[Task brief]
Without including any picture, transcribe the entries below word for word.

[Provided entries]
------------------------------------
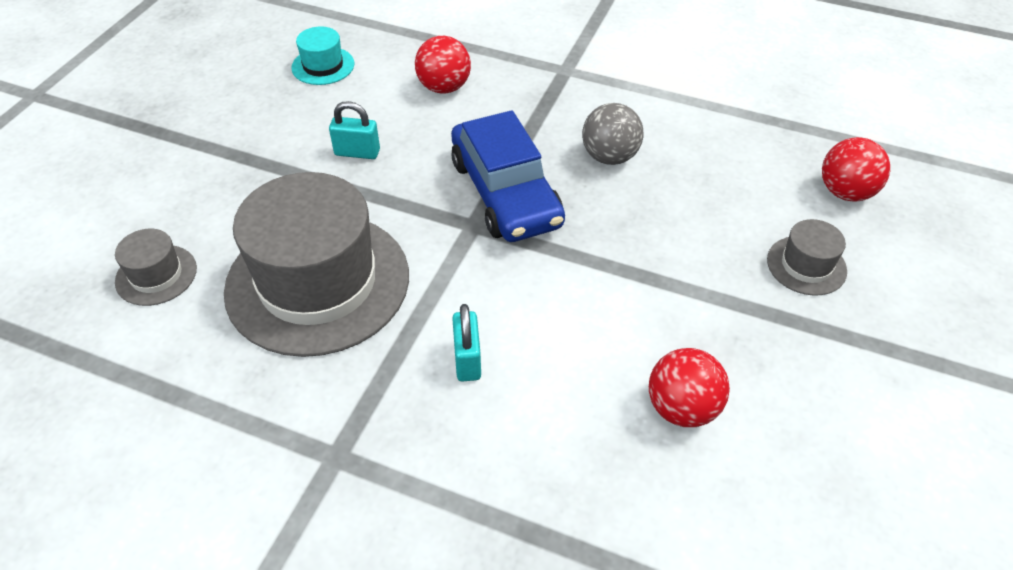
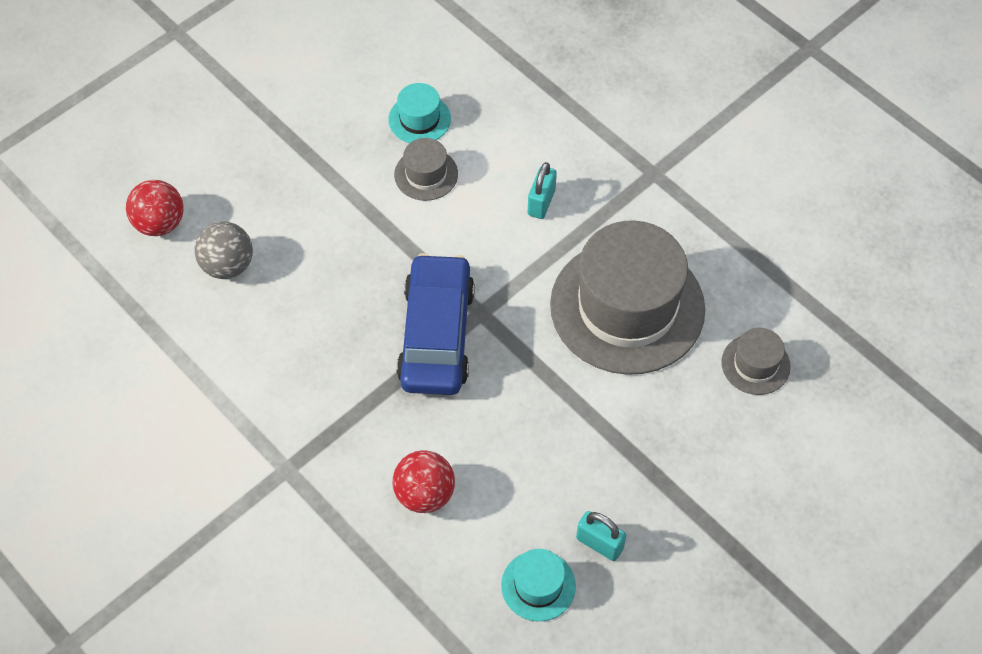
camera: 155 degrees left, 10 degrees up
turquoise padlock [329,101,380,159] -> turquoise padlock moved to [576,511,626,561]
grey ball [582,103,643,165] -> grey ball moved to [194,221,253,279]
red ball [649,348,730,427] -> turquoise hat [389,83,451,143]
grey hat [767,219,847,296] -> grey hat moved to [394,138,458,201]

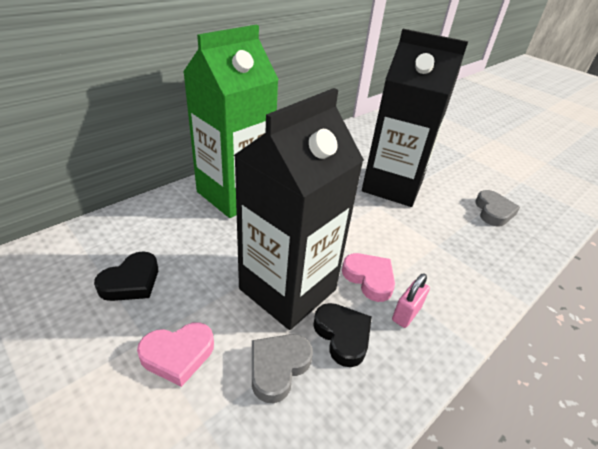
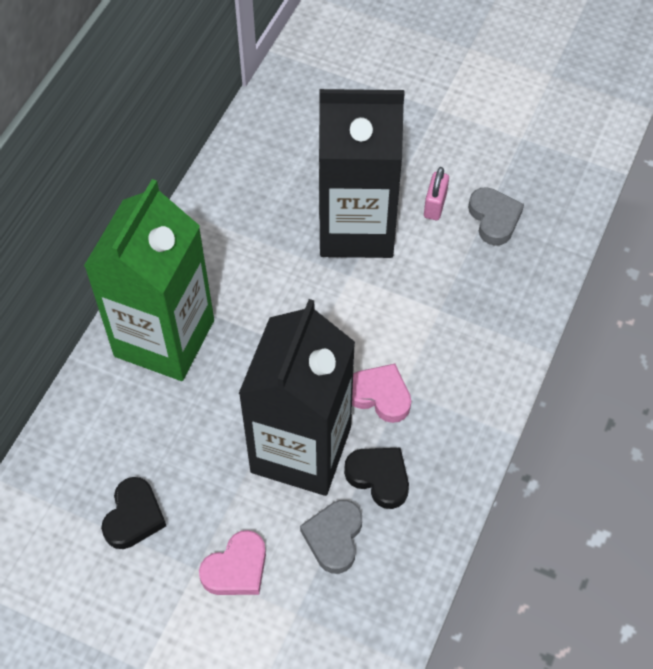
camera: 20 degrees left, 20 degrees up
pink padlock [392,273,430,328] -> pink padlock moved to [424,167,449,220]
------------------------------------
[Task result]
camera: 155 degrees left, 10 degrees up
turquoise padlock [329,101,380,159] -> turquoise padlock moved to [576,511,626,561]
grey ball [582,103,643,165] -> grey ball moved to [194,221,253,279]
red ball [649,348,730,427] -> turquoise hat [389,83,451,143]
grey hat [767,219,847,296] -> grey hat moved to [394,138,458,201]

camera: 20 degrees left, 20 degrees up
pink padlock [392,273,430,328] -> pink padlock moved to [424,167,449,220]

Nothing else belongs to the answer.